> **Problem description**
Each line below from the "relocated | llave" line through the "relocated | regalo" line, those two included, must be restated word for word; the pictures must not be.

-- Data for this exercise follows --

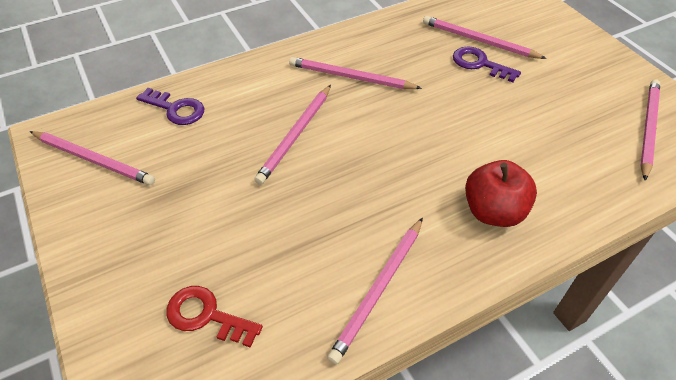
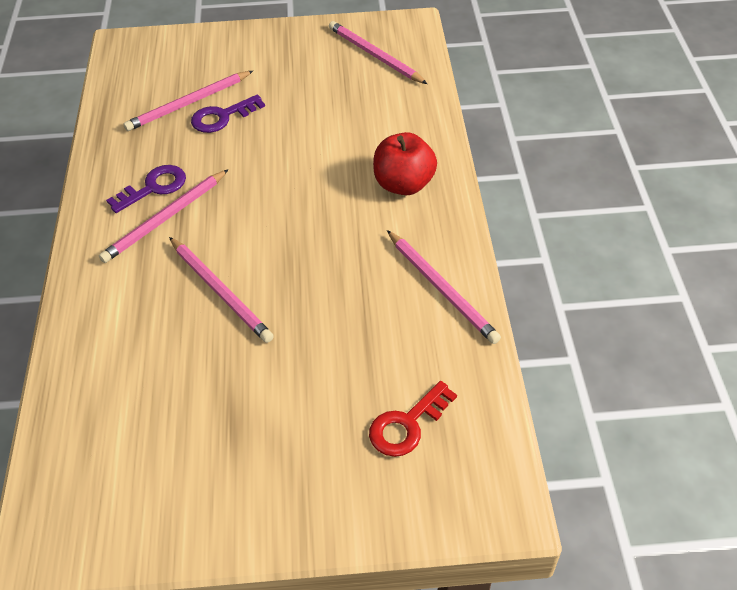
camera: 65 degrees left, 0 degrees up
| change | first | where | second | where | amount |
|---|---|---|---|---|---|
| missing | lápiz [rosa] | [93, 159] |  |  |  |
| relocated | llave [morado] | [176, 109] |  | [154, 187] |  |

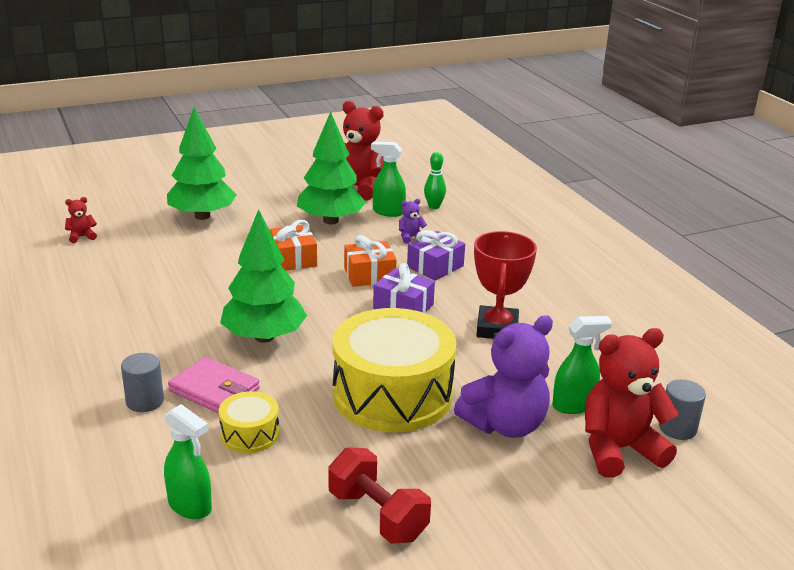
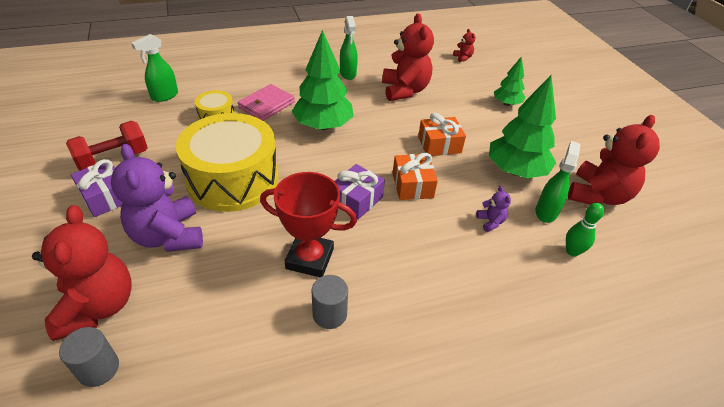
camera: 95 degrees right, 15 degrees up
| change | first | where | second | where | amount |
|---|---|---|---|---|---|
| relocated | cilindro [gris] | [145, 401] |  | [329, 314] |  |
| size | árbol [verde] | [202, 216] |  | [506, 103] | x0.56 |
| relocated | regalo [morado] | [435, 266] |  | [106, 197] |  |
| relocated | pulverizador [verde] | [574, 405] |  | [348, 74] |  |
| appeared |  |  | osito [rojo] | [404, 90] |  |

-- Data for this exercise concluded --

> **Exercise response**
| relocated | llave [morado] | [176, 109] |  | [154, 187] |  |

camera: 95 degrees right, 15 degrees up
| change | first | where | second | where | amount |
|---|---|---|---|---|---|
| relocated | cilindro [gris] | [145, 401] |  | [329, 314] |  |
| size | árbol [verde] | [202, 216] |  | [506, 103] | x0.56 |
| relocated | regalo [morado] | [435, 266] |  | [106, 197] |  |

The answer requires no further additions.